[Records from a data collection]

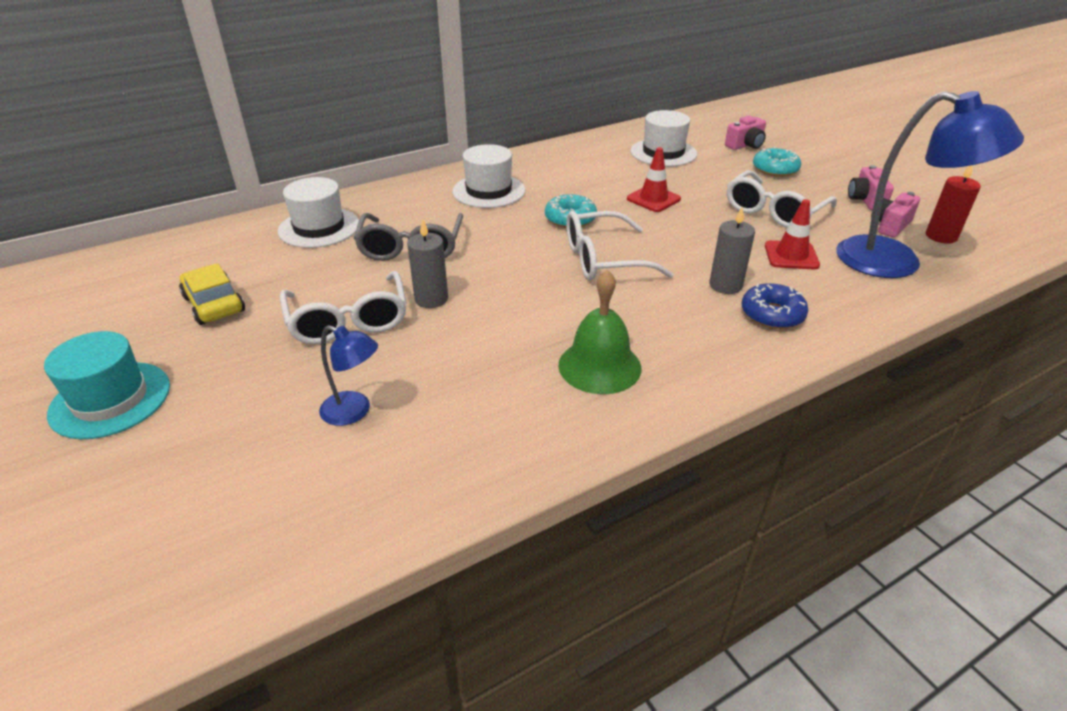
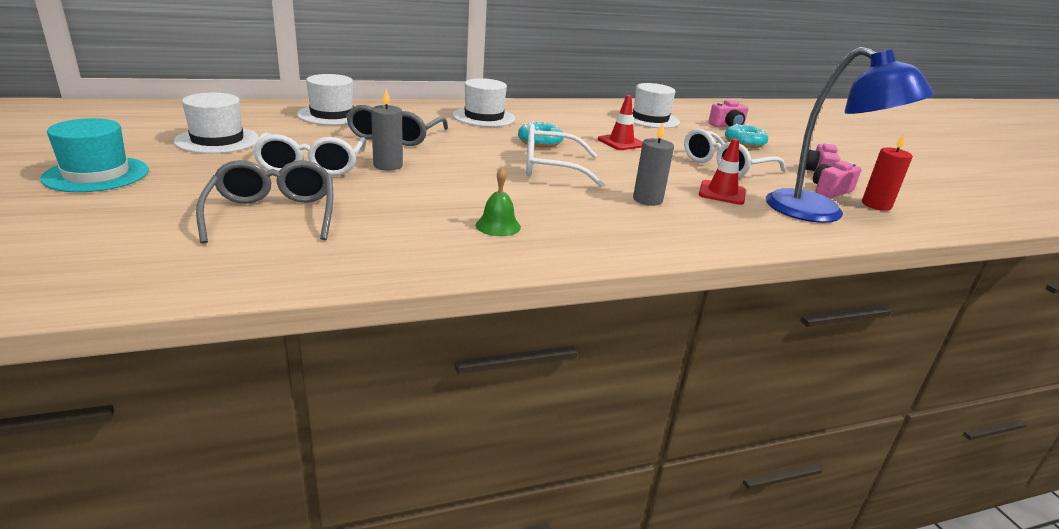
camera: 10 degrees right, 10 degrees down
(214, 304) = (217, 140): yellow car -> white hat
(354, 412) = (273, 214): blue lamp -> grey glasses
(599, 366) = (498, 226): green bell -> green bell, size x0.61
(772, 314) = (677, 223): blue donut -> none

**WHAT YOU HAVE TO DO**
Every line above that holds the string "blue" should be returned.

**ANSWER AREA**
(354, 412) = (273, 214): blue lamp -> grey glasses
(772, 314) = (677, 223): blue donut -> none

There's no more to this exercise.